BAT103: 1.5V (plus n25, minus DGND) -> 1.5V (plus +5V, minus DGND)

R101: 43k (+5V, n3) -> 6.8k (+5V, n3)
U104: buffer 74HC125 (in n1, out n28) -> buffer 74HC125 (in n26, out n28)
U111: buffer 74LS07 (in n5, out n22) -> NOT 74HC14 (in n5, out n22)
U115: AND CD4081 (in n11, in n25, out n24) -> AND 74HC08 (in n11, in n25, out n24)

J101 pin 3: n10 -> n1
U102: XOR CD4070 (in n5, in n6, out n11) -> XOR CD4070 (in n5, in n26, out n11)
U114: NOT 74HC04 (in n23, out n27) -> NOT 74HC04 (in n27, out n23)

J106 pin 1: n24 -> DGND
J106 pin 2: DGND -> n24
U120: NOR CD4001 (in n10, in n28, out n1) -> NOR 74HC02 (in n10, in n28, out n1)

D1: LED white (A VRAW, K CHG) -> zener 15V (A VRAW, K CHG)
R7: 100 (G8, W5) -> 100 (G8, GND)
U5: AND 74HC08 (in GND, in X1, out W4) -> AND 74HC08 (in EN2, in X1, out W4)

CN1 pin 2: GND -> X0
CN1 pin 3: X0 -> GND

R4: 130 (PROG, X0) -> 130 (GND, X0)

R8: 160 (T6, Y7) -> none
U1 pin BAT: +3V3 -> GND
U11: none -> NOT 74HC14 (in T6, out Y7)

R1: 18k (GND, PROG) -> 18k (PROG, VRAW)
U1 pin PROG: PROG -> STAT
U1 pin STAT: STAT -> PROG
================================
### WORK REQUIRED
Up to and including the last line of the listing above, copy exactly every line from the one that contains "R7: 100 (G8, W5) -> 100 (G8, GND)" onward; leave out all others.

### COMPLETED TASK
R7: 100 (G8, W5) -> 100 (G8, GND)
U5: AND 74HC08 (in GND, in X1, out W4) -> AND 74HC08 (in EN2, in X1, out W4)

CN1 pin 2: GND -> X0
CN1 pin 3: X0 -> GND

R4: 130 (PROG, X0) -> 130 (GND, X0)

R8: 160 (T6, Y7) -> none
U1 pin BAT: +3V3 -> GND
U11: none -> NOT 74HC14 (in T6, out Y7)

R1: 18k (GND, PROG) -> 18k (PROG, VRAW)
U1 pin PROG: PROG -> STAT
U1 pin STAT: STAT -> PROG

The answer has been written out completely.